Copy each line below that has "black".

» GIVEN DATA:
........
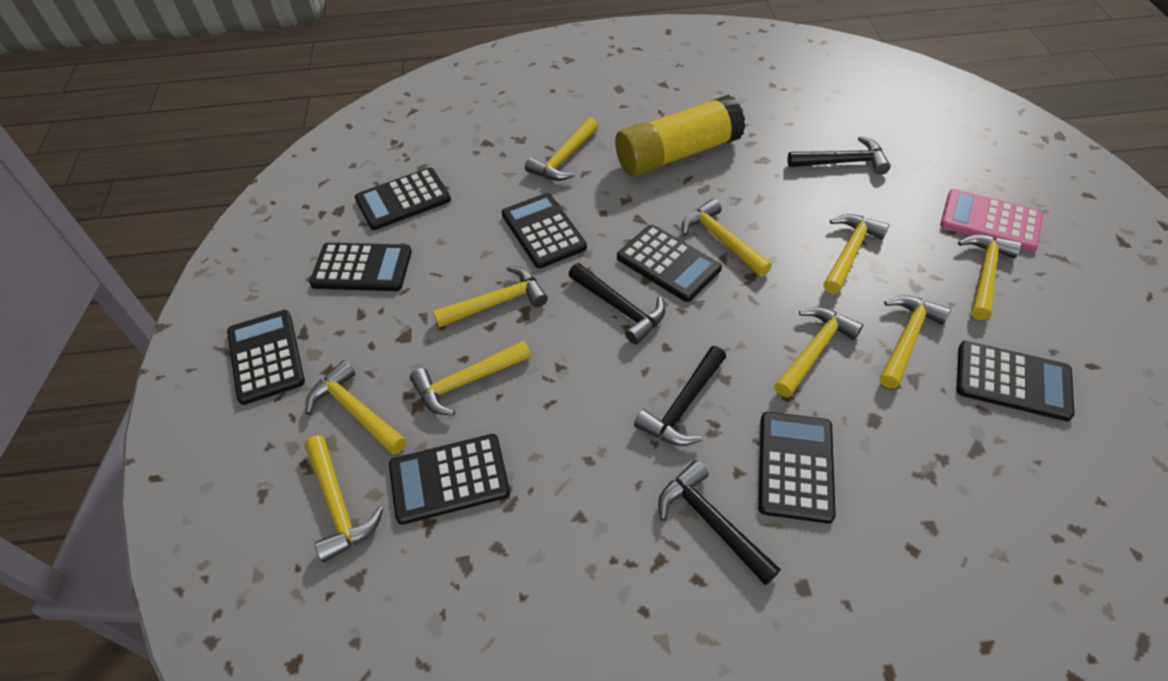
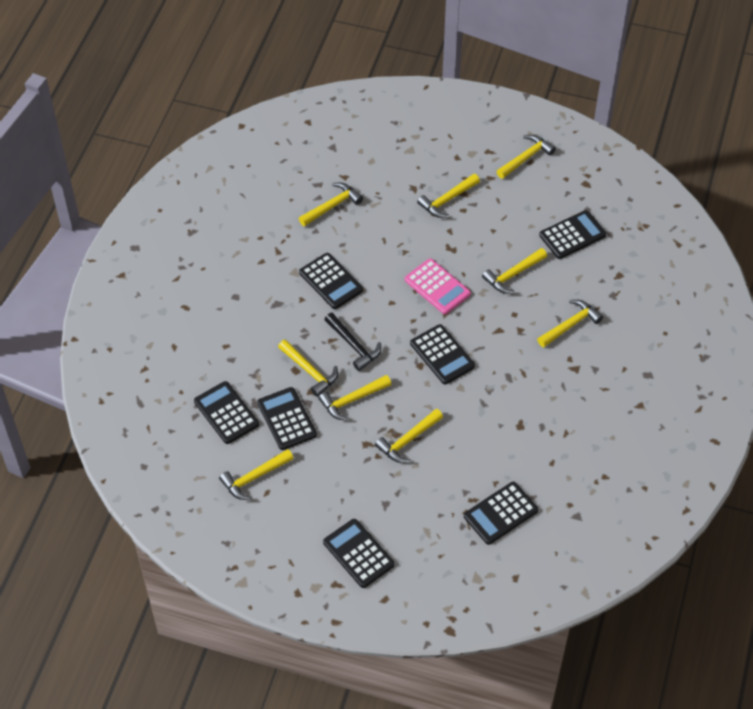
black calculator: 8 -> 7
black hammer: 4 -> 1
yellow glue stick: 1 -> 0
yellow hammer: 10 -> 9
........
» WRITTEN RESPONSE:
black calculator: 8 -> 7
black hammer: 4 -> 1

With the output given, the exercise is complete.